▶ _What you should do_: Repeat exactly, and only, the lines below starting at the line that contains "(359, 64) = (388, 95): none -> pink heart" and ending at the line that contains "(594, 288) = (693, 155): orange", inclusive of both.

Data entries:
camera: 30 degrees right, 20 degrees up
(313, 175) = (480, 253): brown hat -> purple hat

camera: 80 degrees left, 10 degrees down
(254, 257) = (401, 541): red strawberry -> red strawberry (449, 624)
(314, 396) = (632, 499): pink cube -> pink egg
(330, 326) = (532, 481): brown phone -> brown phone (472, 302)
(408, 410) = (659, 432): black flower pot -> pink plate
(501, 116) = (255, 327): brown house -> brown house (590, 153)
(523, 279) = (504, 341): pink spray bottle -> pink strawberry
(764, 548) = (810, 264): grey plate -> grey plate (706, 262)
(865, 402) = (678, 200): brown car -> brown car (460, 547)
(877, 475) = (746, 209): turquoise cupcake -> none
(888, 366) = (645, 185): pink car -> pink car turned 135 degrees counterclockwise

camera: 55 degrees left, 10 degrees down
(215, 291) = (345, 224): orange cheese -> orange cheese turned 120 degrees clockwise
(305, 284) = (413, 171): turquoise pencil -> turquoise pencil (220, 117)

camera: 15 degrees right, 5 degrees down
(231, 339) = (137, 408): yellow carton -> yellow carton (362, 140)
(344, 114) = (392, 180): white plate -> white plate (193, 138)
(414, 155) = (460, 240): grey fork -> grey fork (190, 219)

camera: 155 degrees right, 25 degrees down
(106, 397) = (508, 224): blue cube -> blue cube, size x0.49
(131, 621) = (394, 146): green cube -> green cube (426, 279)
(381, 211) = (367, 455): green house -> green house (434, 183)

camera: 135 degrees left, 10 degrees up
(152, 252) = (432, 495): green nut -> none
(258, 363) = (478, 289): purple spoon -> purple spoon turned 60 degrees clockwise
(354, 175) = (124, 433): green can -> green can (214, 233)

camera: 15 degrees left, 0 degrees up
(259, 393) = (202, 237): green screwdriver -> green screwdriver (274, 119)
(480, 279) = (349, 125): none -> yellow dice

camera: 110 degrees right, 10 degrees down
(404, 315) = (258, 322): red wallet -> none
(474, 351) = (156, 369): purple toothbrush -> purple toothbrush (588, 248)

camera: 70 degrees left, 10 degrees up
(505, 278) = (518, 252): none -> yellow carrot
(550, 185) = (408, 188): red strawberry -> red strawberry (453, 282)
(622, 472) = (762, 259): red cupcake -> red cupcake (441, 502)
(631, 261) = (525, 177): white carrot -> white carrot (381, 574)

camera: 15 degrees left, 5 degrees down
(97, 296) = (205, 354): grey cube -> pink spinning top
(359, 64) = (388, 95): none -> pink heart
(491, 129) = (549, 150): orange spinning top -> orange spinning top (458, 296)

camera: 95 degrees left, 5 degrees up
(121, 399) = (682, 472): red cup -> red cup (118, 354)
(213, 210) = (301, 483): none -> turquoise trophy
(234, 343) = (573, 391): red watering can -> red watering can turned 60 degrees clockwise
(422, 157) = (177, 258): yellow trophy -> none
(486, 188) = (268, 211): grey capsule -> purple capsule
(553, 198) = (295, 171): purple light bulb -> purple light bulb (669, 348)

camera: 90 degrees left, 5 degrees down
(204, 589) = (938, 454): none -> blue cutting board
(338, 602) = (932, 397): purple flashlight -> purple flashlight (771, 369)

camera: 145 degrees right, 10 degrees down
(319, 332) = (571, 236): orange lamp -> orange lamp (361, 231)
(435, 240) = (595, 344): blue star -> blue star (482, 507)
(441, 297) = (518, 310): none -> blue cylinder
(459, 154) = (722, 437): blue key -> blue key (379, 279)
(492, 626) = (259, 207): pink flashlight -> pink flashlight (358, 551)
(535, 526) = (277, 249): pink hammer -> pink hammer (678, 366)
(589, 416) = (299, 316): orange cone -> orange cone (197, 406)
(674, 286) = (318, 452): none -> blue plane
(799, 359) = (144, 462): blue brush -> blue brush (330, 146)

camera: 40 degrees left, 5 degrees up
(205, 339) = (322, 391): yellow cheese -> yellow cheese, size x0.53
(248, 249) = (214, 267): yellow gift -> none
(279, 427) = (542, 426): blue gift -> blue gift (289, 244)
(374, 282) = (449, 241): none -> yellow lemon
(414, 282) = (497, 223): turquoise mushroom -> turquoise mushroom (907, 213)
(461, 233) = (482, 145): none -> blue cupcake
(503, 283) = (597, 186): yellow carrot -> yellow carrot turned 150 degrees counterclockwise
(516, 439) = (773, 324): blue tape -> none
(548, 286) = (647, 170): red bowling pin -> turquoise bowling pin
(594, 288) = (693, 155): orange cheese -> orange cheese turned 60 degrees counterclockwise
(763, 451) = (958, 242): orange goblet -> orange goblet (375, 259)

▶ _Exercise answer_:
(359, 64) = (388, 95): none -> pink heart
(491, 129) = (549, 150): orange spinning top -> orange spinning top (458, 296)

camera: 95 degrees left, 5 degrees up
(121, 399) = (682, 472): red cup -> red cup (118, 354)
(213, 210) = (301, 483): none -> turquoise trophy
(234, 343) = (573, 391): red watering can -> red watering can turned 60 degrees clockwise
(422, 157) = (177, 258): yellow trophy -> none
(486, 188) = (268, 211): grey capsule -> purple capsule
(553, 198) = (295, 171): purple light bulb -> purple light bulb (669, 348)

camera: 90 degrees left, 5 degrees down
(204, 589) = (938, 454): none -> blue cutting board
(338, 602) = (932, 397): purple flashlight -> purple flashlight (771, 369)

camera: 145 degrees right, 10 degrees down
(319, 332) = (571, 236): orange lamp -> orange lamp (361, 231)
(435, 240) = (595, 344): blue star -> blue star (482, 507)
(441, 297) = (518, 310): none -> blue cylinder
(459, 154) = (722, 437): blue key -> blue key (379, 279)
(492, 626) = (259, 207): pink flashlight -> pink flashlight (358, 551)
(535, 526) = (277, 249): pink hammer -> pink hammer (678, 366)
(589, 416) = (299, 316): orange cone -> orange cone (197, 406)
(674, 286) = (318, 452): none -> blue plane
(799, 359) = (144, 462): blue brush -> blue brush (330, 146)

camera: 40 degrees left, 5 degrees up
(205, 339) = (322, 391): yellow cheese -> yellow cheese, size x0.53
(248, 249) = (214, 267): yellow gift -> none
(279, 427) = (542, 426): blue gift -> blue gift (289, 244)
(374, 282) = (449, 241): none -> yellow lemon
(414, 282) = (497, 223): turquoise mushroom -> turquoise mushroom (907, 213)
(461, 233) = (482, 145): none -> blue cupcake
(503, 283) = (597, 186): yellow carrot -> yellow carrot turned 150 degrees counterclockwise
(516, 439) = (773, 324): blue tape -> none
(548, 286) = (647, 170): red bowling pin -> turquoise bowling pin
(594, 288) = (693, 155): orange cheese -> orange cheese turned 60 degrees counterclockwise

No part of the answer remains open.